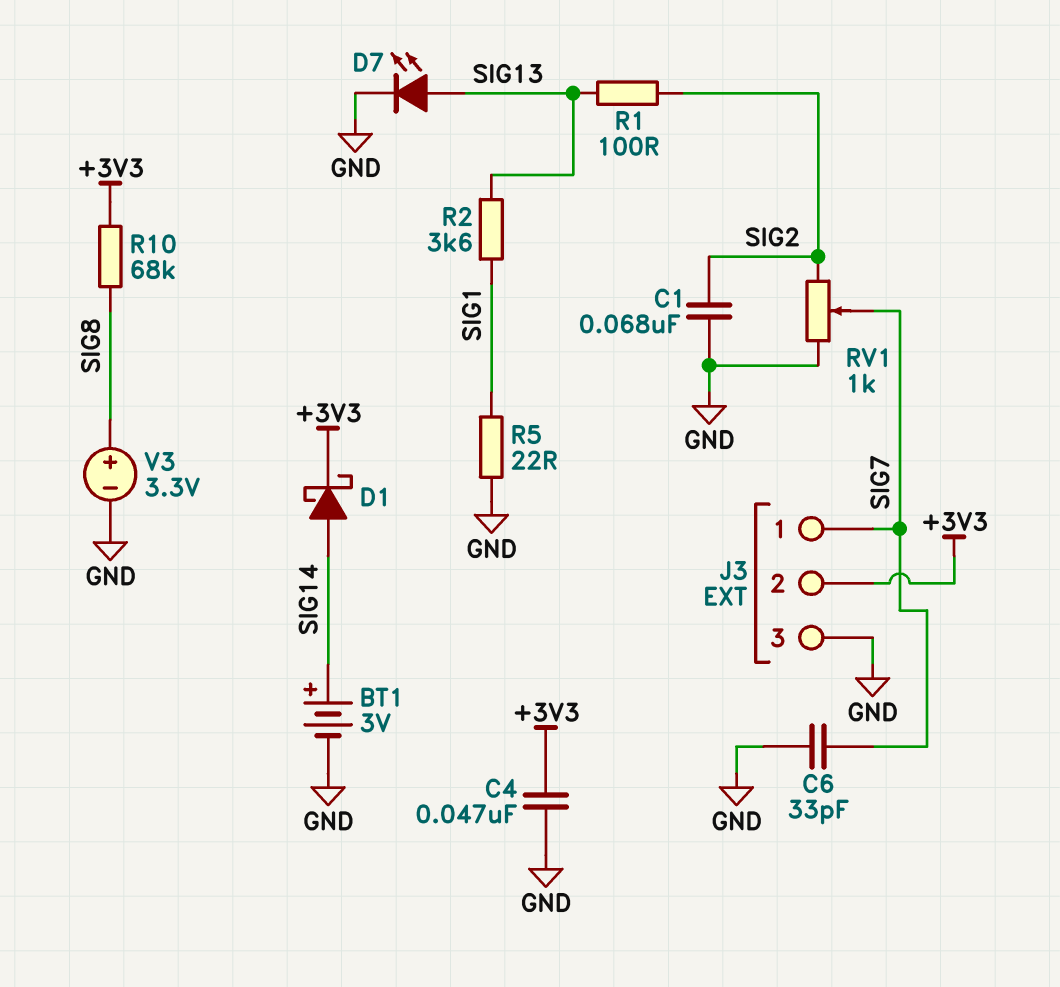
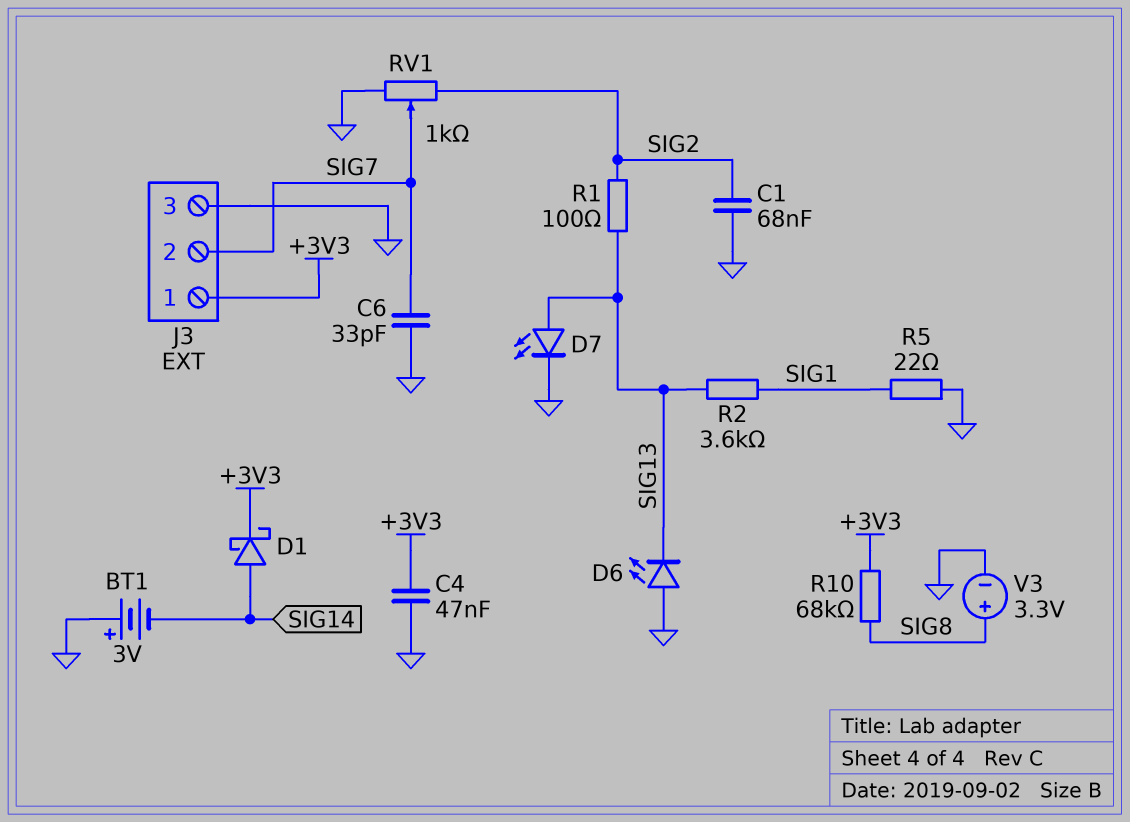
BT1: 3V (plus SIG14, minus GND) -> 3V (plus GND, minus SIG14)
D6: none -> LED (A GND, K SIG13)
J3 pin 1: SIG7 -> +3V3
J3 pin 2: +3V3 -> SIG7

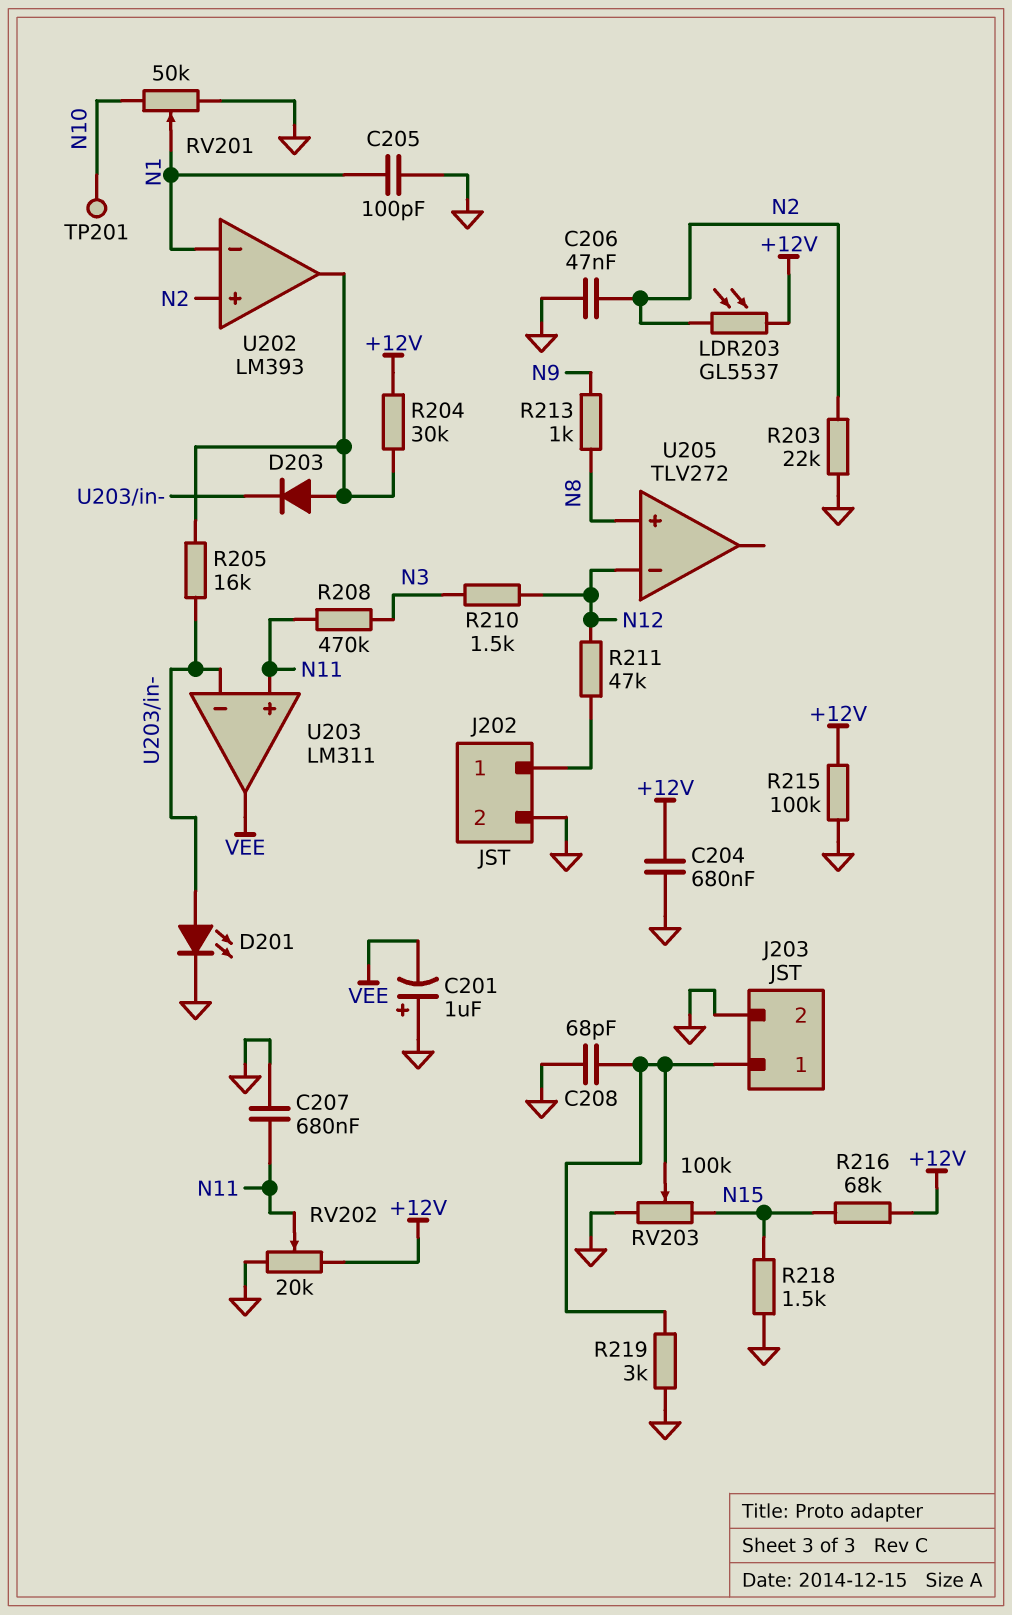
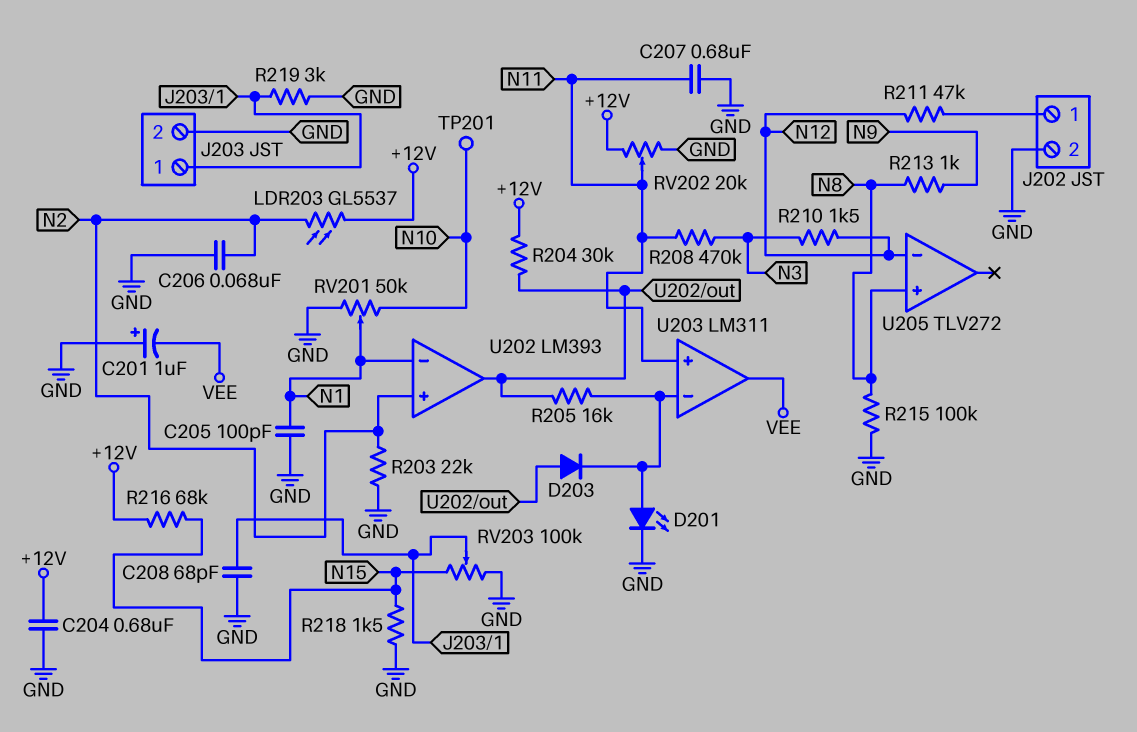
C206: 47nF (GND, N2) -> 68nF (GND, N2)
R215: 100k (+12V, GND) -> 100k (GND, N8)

| Your instructions |
Make an exact copy of the lines above, starting at the line that contains "J3 pin 1: SIG7 -> +3V3" and running through the final line of the entries. Omit the pictures.

| Response |
J3 pin 1: SIG7 -> +3V3
J3 pin 2: +3V3 -> SIG7

C206: 47nF (GND, N2) -> 68nF (GND, N2)
R215: 100k (+12V, GND) -> 100k (GND, N8)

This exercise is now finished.